TASK REQUIREMENTS: Please return each of the entries that follow, unchanged in every word.

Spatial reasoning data
+ + + + + + +

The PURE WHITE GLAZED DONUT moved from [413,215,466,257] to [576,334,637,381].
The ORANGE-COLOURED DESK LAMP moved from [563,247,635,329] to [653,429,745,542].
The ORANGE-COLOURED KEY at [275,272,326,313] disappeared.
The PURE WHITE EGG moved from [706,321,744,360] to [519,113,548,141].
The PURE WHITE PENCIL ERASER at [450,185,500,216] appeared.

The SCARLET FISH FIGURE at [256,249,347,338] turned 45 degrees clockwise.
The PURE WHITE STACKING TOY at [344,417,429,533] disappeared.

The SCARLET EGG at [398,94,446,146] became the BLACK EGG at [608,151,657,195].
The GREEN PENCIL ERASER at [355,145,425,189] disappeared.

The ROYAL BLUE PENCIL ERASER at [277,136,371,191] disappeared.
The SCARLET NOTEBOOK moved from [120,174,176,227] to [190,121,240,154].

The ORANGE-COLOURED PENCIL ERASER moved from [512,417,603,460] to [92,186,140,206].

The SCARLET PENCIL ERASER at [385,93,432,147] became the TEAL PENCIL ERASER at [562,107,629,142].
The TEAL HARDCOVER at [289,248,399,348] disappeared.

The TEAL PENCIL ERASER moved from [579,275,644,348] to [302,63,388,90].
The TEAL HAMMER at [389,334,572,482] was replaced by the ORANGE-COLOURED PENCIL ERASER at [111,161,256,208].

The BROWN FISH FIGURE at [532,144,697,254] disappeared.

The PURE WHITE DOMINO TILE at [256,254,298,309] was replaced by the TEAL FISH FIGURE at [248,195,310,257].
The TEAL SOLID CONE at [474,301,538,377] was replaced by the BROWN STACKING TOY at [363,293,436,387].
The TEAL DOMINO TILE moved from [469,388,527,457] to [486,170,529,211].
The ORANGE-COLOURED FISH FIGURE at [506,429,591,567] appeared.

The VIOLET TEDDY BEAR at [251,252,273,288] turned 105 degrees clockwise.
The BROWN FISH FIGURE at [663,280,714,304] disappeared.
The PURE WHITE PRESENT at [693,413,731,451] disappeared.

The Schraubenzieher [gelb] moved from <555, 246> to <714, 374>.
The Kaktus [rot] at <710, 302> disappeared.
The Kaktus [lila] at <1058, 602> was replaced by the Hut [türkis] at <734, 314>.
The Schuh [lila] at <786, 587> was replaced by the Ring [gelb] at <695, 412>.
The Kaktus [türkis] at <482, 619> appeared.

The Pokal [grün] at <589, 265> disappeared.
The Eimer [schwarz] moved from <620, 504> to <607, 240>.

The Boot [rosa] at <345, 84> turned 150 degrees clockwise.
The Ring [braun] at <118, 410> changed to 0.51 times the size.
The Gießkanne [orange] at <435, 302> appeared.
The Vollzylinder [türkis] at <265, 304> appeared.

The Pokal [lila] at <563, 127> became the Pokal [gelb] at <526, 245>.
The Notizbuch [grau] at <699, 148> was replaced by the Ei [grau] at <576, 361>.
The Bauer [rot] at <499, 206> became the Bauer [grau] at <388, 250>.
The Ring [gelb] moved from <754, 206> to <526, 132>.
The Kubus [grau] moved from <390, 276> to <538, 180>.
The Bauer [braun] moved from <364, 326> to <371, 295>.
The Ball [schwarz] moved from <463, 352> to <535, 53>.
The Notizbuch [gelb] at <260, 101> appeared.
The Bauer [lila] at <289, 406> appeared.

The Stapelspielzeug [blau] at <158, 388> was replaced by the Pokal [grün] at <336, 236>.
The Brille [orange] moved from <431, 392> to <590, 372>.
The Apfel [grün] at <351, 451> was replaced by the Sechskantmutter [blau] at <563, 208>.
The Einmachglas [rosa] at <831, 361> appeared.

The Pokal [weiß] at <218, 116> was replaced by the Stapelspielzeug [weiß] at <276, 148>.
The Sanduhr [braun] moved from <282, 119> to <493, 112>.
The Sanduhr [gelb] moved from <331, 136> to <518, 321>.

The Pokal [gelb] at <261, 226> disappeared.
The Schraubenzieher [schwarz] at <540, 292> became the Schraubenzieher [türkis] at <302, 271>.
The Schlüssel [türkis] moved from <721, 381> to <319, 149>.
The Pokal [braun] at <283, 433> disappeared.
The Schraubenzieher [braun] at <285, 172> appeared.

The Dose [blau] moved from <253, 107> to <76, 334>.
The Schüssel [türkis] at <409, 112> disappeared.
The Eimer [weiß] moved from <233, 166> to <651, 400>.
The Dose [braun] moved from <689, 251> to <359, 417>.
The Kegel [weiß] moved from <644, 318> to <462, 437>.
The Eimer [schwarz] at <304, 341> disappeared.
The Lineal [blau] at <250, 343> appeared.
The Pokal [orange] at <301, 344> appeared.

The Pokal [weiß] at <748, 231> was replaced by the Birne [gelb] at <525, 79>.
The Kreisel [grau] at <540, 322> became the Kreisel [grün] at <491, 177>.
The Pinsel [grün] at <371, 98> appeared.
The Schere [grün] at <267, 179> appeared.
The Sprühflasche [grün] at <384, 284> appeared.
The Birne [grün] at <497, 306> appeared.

+ + + + + + +

SOLVED PROBLEM:
The PURE WHITE GLAZED DONUT moved from [413,215,466,257] to [576,334,637,381].
The ORANGE-COLOURED DESK LAMP moved from [563,247,635,329] to [653,429,745,542].
The ORANGE-COLOURED KEY at [275,272,326,313] disappeared.
The PURE WHITE EGG moved from [706,321,744,360] to [519,113,548,141].
The PURE WHITE PENCIL ERASER at [450,185,500,216] appeared.

The SCARLET FISH FIGURE at [256,249,347,338] turned 45 degrees clockwise.
The PURE WHITE STACKING TOY at [344,417,429,533] disappeared.

The SCARLET EGG at [398,94,446,146] became the BLACK EGG at [608,151,657,195].
The GREEN PENCIL ERASER at [355,145,425,189] disappeared.

The ROYAL BLUE PENCIL ERASER at [277,136,371,191] disappeared.
The SCARLET NOTEBOOK moved from [120,174,176,227] to [190,121,240,154].

The ORANGE-COLOURED PENCIL ERASER moved from [512,417,603,460] to [92,186,140,206].

The SCARLET PENCIL ERASER at [385,93,432,147] became the TEAL PENCIL ERASER at [562,107,629,142].
The TEAL HARDCOVER at [289,248,399,348] disappeared.

The TEAL PENCIL ERASER moved from [579,275,644,348] to [302,63,388,90].
The TEAL HAMMER at [389,334,572,482] was replaced by the ORANGE-COLOURED PENCIL ERASER at [111,161,256,208].

The BROWN FISH FIGURE at [532,144,697,254] disappeared.

The PURE WHITE DOMINO TILE at [256,254,298,309] was replaced by the TEAL FISH FIGURE at [248,195,310,257].
The TEAL SOLID CONE at [474,301,538,377] was replaced by the BROWN STACKING TOY at [363,293,436,387].
The TEAL DOMINO TILE moved from [469,388,527,457] to [486,170,529,211].
The ORANGE-COLOURED FISH FIGURE at [506,429,591,567] appeared.

The VIOLET TEDDY BEAR at [251,252,273,288] turned 105 degrees clockwise.
The BROWN FISH FIGURE at [663,280,714,304] disappeared.
The PURE WHITE PRESENT at [693,413,731,451] disappeared.

The Schraubenzieher [gelb] moved from <555, 246> to <714, 374>.
The Kaktus [rot] at <710, 302> disappeared.
The Kaktus [lila] at <1058, 602> was replaced by the Hut [türkis] at <734, 314>.
The Schuh [lila] at <786, 587> was replaced by the Ring [gelb] at <695, 412>.
The Kaktus [türkis] at <482, 619> appeared.

The Pokal [grün] at <589, 265> disappeared.
The Eimer [schwarz] moved from <620, 504> to <607, 240>.

The Boot [rosa] at <345, 84> turned 150 degrees clockwise.
The Ring [braun] at <118, 410> changed to 0.51 times the size.
The Gießkanne [orange] at <435, 302> appeared.
The Vollzylinder [türkis] at <265, 304> appeared.

The Pokal [lila] at <563, 127> became the Pokal [gelb] at <526, 245>.
The Notizbuch [grau] at <699, 148> was replaced by the Ei [grau] at <576, 361>.
The Bauer [rot] at <499, 206> became the Bauer [grau] at <388, 250>.
The Ring [gelb] moved from <754, 206> to <526, 132>.
The Kubus [grau] moved from <390, 276> to <538, 180>.
The Bauer [braun] moved from <364, 326> to <371, 295>.
The Ball [schwarz] moved from <463, 352> to <535, 53>.
The Notizbuch [gelb] at <260, 101> appeared.
The Bauer [lila] at <289, 406> appeared.

The Stapelspielzeug [blau] at <158, 388> was replaced by the Pokal [grün] at <336, 236>.
The Brille [orange] moved from <431, 392> to <590, 372>.
The Apfel [grün] at <351, 451> was replaced by the Sechskantmutter [blau] at <563, 208>.
The Einmachglas [rosa] at <831, 361> appeared.

The Pokal [weiß] at <218, 116> was replaced by the Stapelspielzeug [weiß] at <276, 148>.
The Sanduhr [braun] moved from <282, 119> to <493, 112>.
The Sanduhr [gelb] moved from <331, 136> to <518, 321>.

The Pokal [gelb] at <261, 226> disappeared.
The Schraubenzieher [schwarz] at <540, 292> became the Schraubenzieher [türkis] at <302, 271>.
The Schlüssel [türkis] moved from <721, 381> to <319, 149>.
The Pokal [braun] at <283, 433> disappeared.
The Schraubenzieher [braun] at <285, 172> appeared.

The Dose [blau] moved from <253, 107> to <76, 334>.
The Schüssel [türkis] at <409, 112> disappeared.
The Eimer [weiß] moved from <233, 166> to <651, 400>.
The Dose [braun] moved from <689, 251> to <359, 417>.
The Kegel [weiß] moved from <644, 318> to <462, 437>.
The Eimer [schwarz] at <304, 341> disappeared.
The Lineal [blau] at <250, 343> appeared.
The Pokal [orange] at <301, 344> appeared.

The Pokal [weiß] at <748, 231> was replaced by the Birne [gelb] at <525, 79>.
The Kreisel [grau] at <540, 322> became the Kreisel [grün] at <491, 177>.
The Pinsel [grün] at <371, 98> appeared.
The Schere [grün] at <267, 179> appeared.
The Sprühflasche [grün] at <384, 284> appeared.
The Birne [grün] at <497, 306> appeared.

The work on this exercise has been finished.